* [Assignment]: Reproduce every record exactly as it appears, but not the pictures.

* [Records for the exercise]:
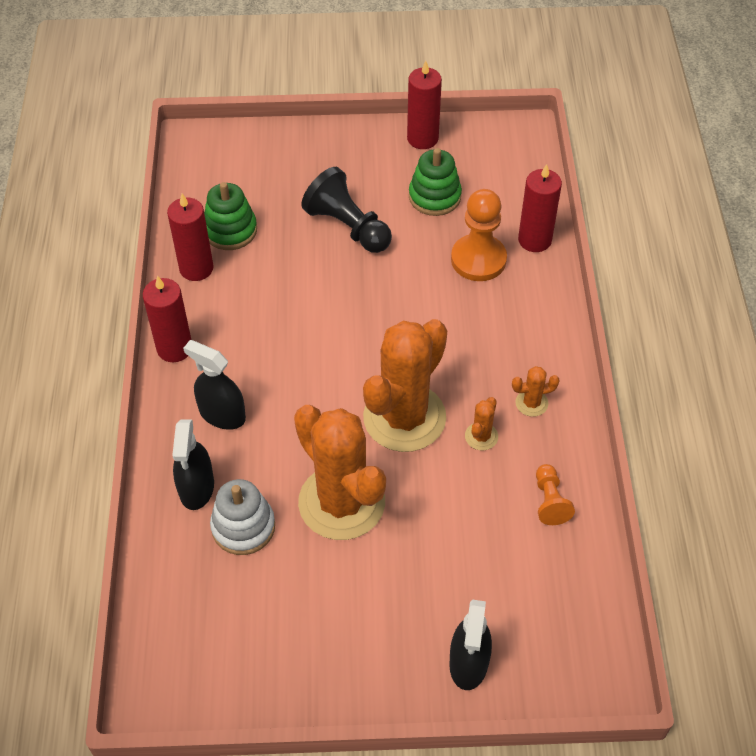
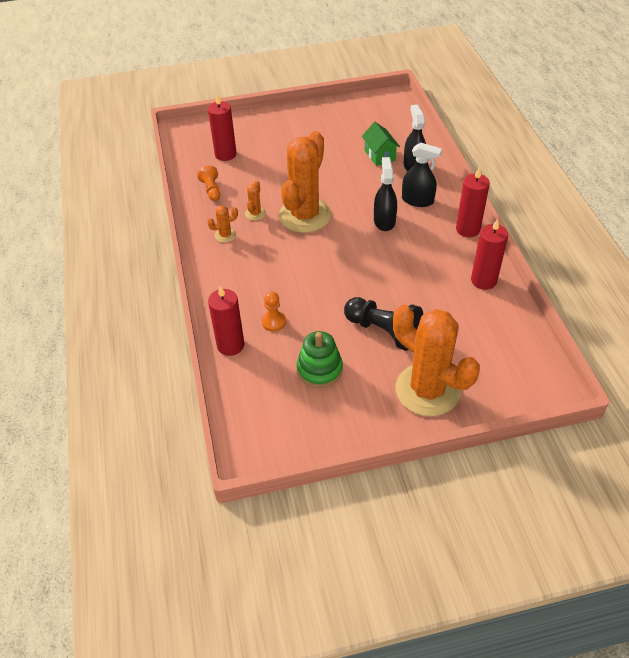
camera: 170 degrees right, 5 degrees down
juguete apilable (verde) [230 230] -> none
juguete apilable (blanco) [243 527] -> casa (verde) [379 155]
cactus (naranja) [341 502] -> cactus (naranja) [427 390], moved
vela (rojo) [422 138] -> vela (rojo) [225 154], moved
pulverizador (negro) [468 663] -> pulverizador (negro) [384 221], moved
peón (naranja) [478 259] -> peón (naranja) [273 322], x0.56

* [Output for this exercise]:
camera: 170 degrees right, 5 degrees down
juguete apilable (verde) [230 230] -> none
juguete apilable (blanco) [243 527] -> casa (verde) [379 155]
cactus (naranja) [341 502] -> cactus (naranja) [427 390], moved
vela (rojo) [422 138] -> vela (rojo) [225 154], moved
pulverizador (negro) [468 663] -> pulverizador (negro) [384 221], moved
peón (naranja) [478 259] -> peón (naranja) [273 322], x0.56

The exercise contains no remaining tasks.